### The data

================================

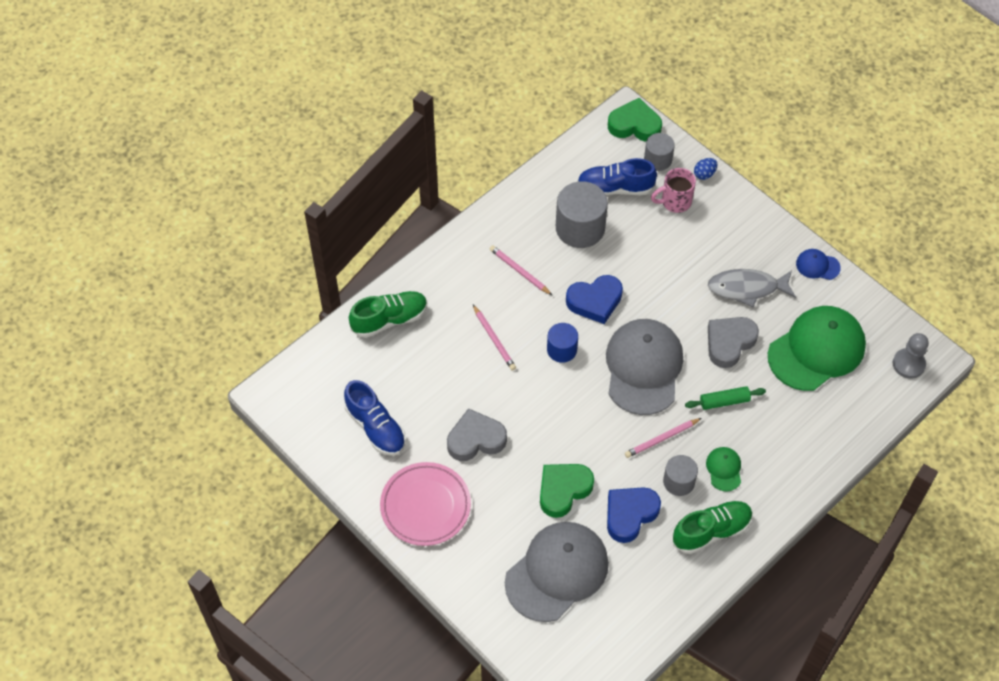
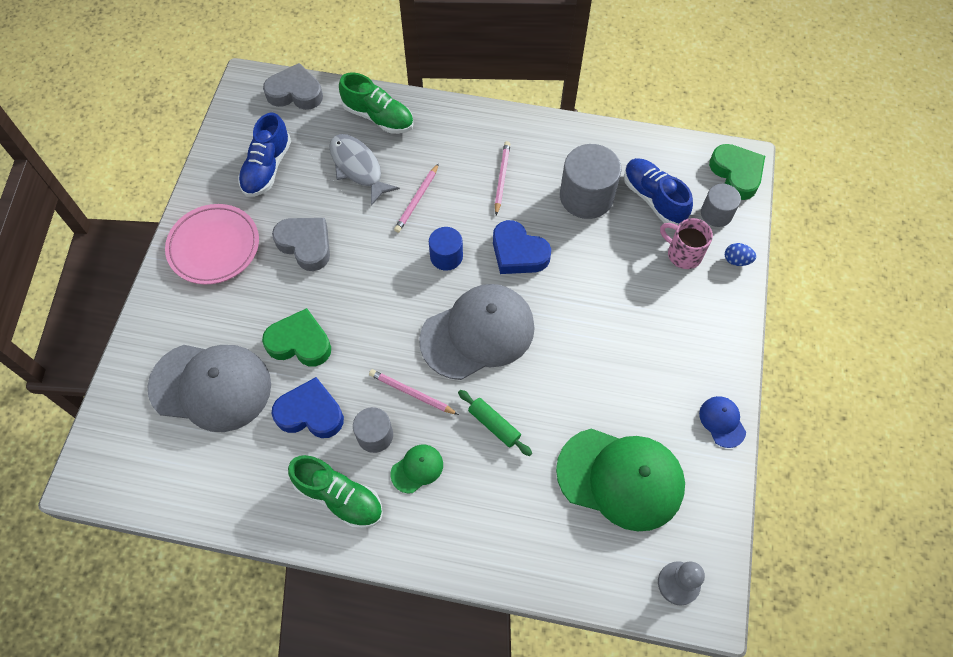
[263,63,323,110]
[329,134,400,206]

================================

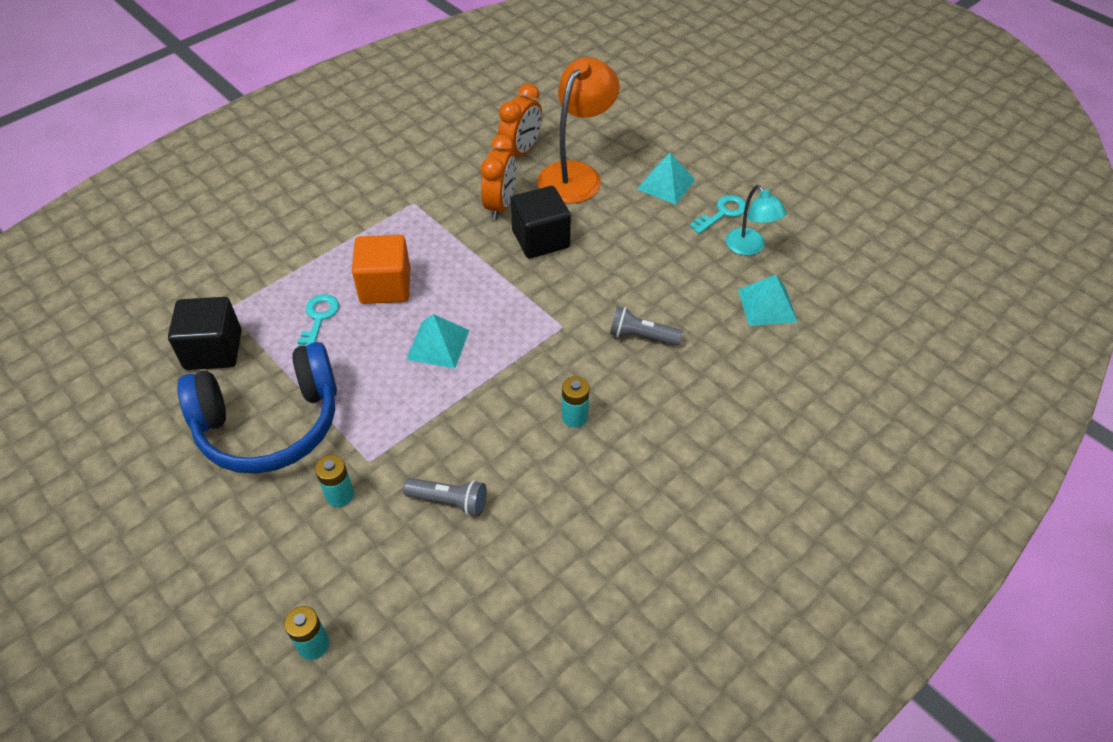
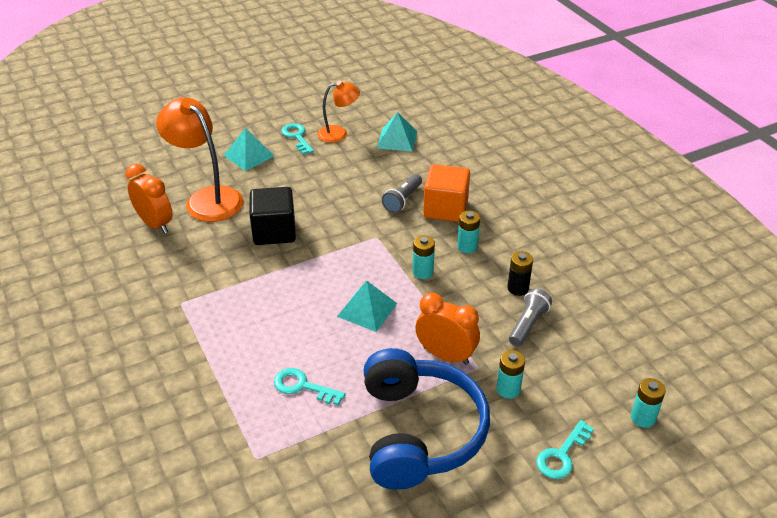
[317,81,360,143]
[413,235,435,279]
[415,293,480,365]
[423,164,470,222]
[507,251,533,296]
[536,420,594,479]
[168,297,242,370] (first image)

================================

### What you will do
Return, word for word, the lines of the data above from the line with "[415,293,480,365]" through the line with "[168,297,242,370] (first image)", inclusive.

### Answer
[415,293,480,365]
[423,164,470,222]
[507,251,533,296]
[536,420,594,479]
[168,297,242,370] (first image)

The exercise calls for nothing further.